(Activity): Check each line of the entries below for the word "AGND", and copy out the ones that have it.

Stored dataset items
────────────────

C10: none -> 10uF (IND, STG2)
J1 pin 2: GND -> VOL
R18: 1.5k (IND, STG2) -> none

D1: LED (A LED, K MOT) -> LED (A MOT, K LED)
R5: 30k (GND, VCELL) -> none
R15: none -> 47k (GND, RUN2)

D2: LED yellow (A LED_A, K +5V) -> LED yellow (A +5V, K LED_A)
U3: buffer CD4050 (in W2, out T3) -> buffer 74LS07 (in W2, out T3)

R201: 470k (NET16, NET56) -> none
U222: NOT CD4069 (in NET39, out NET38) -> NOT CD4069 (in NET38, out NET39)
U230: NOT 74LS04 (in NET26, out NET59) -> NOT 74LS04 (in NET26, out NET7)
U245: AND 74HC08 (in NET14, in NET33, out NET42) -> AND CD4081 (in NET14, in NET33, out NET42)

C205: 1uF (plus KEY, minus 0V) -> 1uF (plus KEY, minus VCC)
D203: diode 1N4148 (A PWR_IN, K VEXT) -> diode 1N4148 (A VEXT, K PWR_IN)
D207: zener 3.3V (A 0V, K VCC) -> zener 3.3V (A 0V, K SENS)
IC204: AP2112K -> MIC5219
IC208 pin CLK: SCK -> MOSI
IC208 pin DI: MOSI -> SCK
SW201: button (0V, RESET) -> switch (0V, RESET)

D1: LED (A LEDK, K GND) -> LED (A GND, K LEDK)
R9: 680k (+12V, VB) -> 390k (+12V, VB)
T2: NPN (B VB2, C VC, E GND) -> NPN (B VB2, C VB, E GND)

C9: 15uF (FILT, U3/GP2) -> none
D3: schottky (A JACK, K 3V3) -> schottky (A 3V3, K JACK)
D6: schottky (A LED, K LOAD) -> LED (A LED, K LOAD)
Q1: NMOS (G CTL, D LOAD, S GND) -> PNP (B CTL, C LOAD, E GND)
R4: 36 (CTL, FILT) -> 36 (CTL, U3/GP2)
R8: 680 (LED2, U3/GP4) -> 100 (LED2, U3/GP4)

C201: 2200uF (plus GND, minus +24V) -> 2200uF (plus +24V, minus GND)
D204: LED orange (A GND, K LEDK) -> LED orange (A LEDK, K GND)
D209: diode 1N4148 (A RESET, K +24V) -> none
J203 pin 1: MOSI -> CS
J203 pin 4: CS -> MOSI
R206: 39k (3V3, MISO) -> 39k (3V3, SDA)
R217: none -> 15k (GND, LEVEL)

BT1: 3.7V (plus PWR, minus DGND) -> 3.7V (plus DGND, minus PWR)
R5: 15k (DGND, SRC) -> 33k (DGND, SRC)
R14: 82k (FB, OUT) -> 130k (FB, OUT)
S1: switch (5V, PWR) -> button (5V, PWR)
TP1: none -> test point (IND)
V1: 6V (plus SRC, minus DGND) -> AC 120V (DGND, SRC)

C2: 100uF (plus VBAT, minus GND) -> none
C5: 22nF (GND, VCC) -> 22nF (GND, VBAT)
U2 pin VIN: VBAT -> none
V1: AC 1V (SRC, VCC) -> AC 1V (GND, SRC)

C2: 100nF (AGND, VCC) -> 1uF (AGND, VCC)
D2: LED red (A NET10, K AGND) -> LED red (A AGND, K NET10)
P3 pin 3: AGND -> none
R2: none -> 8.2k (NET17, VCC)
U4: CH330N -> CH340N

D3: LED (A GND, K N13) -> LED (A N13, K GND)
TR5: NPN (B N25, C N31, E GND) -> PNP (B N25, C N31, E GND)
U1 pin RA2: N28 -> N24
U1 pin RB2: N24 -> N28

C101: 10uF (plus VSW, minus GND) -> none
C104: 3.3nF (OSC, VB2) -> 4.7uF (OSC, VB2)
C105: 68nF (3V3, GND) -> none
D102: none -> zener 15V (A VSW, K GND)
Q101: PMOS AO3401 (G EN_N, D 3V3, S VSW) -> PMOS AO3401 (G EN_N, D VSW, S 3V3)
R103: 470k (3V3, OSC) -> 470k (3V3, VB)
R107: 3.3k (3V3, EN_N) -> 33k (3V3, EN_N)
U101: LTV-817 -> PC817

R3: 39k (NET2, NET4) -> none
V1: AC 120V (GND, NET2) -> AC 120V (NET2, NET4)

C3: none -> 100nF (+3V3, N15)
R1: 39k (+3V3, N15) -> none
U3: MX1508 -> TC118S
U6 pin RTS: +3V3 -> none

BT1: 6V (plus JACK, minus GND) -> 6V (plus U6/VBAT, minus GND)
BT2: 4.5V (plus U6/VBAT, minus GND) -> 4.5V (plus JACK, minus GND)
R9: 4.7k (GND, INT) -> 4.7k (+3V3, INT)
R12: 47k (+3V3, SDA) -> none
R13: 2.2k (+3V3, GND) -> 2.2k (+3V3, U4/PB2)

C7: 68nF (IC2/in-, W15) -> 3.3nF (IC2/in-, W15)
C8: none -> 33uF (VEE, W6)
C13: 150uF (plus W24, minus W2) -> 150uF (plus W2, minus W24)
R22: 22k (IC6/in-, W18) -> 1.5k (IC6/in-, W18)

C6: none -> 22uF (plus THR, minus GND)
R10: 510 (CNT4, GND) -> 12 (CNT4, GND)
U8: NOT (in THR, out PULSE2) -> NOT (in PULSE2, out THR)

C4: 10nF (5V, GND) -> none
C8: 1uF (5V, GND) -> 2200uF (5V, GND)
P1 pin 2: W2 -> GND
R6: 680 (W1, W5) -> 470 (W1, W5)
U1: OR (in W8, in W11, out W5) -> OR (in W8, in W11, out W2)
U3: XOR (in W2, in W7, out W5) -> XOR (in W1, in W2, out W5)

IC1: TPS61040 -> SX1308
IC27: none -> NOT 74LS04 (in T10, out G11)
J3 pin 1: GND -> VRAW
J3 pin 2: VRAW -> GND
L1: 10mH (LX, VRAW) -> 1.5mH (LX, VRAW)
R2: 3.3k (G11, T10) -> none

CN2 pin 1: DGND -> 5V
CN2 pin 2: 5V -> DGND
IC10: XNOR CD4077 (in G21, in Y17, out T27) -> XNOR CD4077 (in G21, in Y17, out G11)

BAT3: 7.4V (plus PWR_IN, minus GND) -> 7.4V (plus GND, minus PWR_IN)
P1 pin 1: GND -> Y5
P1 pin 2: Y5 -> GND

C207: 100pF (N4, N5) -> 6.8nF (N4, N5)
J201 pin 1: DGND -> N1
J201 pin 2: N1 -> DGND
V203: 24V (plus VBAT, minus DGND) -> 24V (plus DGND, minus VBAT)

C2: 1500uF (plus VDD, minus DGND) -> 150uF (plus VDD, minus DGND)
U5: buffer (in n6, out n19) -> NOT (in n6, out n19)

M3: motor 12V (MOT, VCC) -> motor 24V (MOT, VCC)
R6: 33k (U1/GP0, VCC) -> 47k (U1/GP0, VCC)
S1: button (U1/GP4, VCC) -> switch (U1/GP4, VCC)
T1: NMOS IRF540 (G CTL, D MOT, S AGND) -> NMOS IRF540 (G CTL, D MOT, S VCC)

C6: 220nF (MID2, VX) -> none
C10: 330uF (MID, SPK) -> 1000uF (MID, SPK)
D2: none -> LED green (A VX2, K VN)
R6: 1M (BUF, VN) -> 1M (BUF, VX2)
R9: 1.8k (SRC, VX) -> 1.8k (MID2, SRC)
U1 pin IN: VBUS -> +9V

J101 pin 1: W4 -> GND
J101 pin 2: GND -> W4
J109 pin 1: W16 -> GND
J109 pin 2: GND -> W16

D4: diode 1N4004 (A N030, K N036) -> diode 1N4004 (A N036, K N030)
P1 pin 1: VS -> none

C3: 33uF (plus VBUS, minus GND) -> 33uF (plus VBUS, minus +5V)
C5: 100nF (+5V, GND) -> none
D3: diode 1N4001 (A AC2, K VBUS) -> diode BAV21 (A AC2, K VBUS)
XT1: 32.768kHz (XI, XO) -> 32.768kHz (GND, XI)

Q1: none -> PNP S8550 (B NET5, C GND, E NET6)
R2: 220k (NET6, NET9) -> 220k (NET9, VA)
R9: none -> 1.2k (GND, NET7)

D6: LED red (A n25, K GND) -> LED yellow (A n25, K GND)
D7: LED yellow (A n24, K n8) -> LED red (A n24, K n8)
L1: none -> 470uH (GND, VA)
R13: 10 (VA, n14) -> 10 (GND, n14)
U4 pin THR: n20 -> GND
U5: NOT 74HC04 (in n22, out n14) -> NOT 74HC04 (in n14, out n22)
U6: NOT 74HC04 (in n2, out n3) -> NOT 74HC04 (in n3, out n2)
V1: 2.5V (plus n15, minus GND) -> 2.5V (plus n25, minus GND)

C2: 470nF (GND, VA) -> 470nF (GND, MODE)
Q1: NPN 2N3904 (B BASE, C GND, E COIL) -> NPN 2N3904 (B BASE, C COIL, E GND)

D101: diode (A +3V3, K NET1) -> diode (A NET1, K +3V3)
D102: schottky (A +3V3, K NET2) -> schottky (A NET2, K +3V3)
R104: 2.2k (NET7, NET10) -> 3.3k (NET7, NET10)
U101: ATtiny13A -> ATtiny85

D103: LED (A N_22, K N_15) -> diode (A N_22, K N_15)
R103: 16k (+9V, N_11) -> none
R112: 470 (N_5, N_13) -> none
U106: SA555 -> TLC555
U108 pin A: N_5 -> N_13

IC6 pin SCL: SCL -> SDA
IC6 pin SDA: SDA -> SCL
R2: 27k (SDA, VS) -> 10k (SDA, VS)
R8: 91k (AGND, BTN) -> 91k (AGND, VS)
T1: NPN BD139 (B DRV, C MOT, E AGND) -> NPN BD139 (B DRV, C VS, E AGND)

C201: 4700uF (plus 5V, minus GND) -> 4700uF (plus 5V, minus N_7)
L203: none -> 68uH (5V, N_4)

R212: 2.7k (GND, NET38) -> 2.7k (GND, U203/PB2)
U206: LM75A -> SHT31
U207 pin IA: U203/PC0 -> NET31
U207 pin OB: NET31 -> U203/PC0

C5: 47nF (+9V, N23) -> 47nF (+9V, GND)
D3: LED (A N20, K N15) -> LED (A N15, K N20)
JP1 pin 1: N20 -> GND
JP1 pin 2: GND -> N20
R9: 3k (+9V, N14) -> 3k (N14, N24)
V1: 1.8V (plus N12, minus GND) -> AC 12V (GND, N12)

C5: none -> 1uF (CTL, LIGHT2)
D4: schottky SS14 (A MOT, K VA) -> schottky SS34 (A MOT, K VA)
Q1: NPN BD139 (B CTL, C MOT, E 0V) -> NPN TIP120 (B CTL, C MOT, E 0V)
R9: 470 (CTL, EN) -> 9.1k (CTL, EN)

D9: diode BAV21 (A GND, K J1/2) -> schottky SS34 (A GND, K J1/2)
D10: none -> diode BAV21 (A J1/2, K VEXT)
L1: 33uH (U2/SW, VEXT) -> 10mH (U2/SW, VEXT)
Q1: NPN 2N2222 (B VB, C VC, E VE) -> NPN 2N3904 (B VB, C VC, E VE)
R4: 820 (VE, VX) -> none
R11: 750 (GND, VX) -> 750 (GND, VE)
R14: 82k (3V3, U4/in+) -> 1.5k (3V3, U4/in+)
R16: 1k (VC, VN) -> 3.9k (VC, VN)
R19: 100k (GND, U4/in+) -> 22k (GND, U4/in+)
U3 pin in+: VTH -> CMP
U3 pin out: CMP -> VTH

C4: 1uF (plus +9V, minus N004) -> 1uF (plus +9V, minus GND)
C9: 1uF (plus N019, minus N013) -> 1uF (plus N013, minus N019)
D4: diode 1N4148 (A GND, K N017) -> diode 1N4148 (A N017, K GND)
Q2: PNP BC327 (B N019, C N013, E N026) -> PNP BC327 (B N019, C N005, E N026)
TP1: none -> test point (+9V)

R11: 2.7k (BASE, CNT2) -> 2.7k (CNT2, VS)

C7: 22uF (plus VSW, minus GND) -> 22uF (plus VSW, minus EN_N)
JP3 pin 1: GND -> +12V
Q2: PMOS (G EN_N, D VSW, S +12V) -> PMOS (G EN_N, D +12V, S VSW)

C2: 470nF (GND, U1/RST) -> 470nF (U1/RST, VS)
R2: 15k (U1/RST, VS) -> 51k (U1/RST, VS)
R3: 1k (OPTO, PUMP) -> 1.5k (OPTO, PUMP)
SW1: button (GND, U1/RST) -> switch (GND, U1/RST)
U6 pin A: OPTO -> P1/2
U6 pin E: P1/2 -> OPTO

────────────────

(Response):
C2: 100nF (AGND, VCC) -> 1uF (AGND, VCC)
D2: LED red (A NET10, K AGND) -> LED red (A AGND, K NET10)
P3 pin 3: AGND -> none
T1: NMOS IRF540 (G CTL, D MOT, S AGND) -> NMOS IRF540 (G CTL, D MOT, S VCC)
R8: 91k (AGND, BTN) -> 91k (AGND, VS)
T1: NPN BD139 (B DRV, C MOT, E AGND) -> NPN BD139 (B DRV, C VS, E AGND)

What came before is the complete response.